--- BEGIN Exercise materials ---

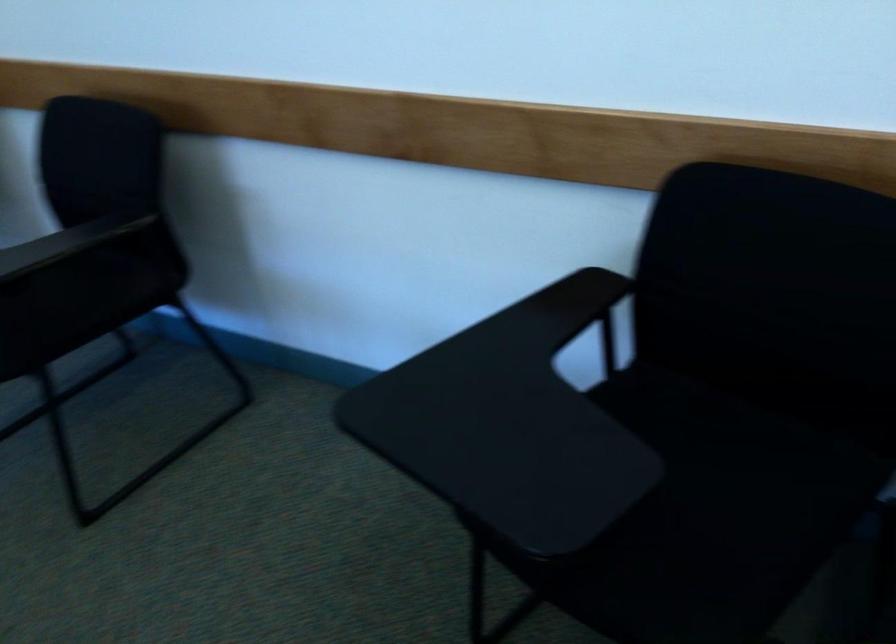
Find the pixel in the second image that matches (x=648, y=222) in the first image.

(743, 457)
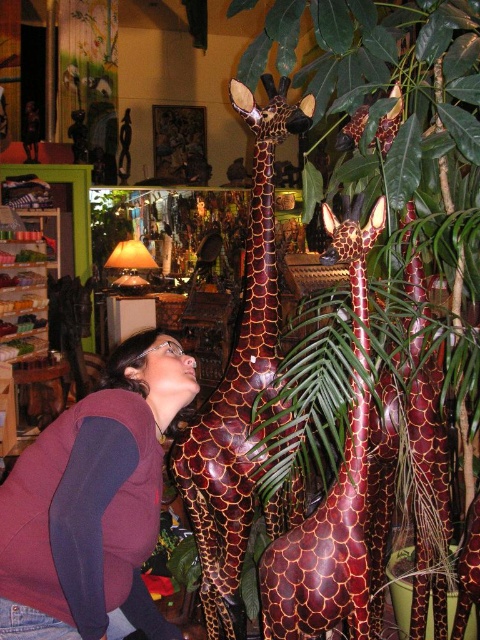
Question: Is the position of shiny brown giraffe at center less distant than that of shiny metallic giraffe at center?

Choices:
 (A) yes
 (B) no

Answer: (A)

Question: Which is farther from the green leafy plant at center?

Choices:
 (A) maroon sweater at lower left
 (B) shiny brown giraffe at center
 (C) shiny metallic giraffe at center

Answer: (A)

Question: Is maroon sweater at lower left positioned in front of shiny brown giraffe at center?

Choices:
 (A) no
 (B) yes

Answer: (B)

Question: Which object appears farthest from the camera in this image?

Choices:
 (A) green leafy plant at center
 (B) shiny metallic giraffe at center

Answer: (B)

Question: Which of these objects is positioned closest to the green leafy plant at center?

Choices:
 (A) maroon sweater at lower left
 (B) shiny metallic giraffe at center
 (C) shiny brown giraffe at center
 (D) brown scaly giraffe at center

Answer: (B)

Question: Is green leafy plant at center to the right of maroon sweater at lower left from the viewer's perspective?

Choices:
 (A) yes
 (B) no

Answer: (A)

--- END Exercise materials ---
--- BEGIN Exercise materials ---

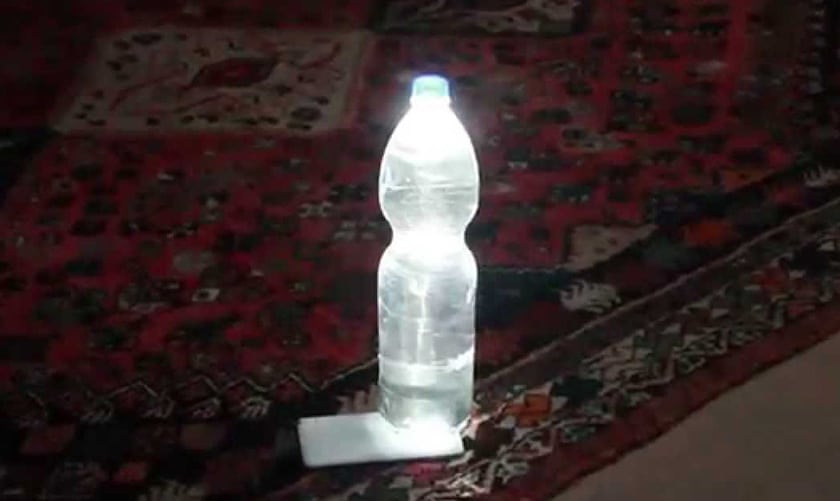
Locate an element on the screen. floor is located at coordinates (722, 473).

--- END Exercise materials ---

Report each line in the items that contains the string "positioned". Case counts.

In response:
Question: Is maroon sweater at lower left positioned in front of shiny brown giraffe at center?
Question: Which of these objects is positioned closest to the green leafy plant at center?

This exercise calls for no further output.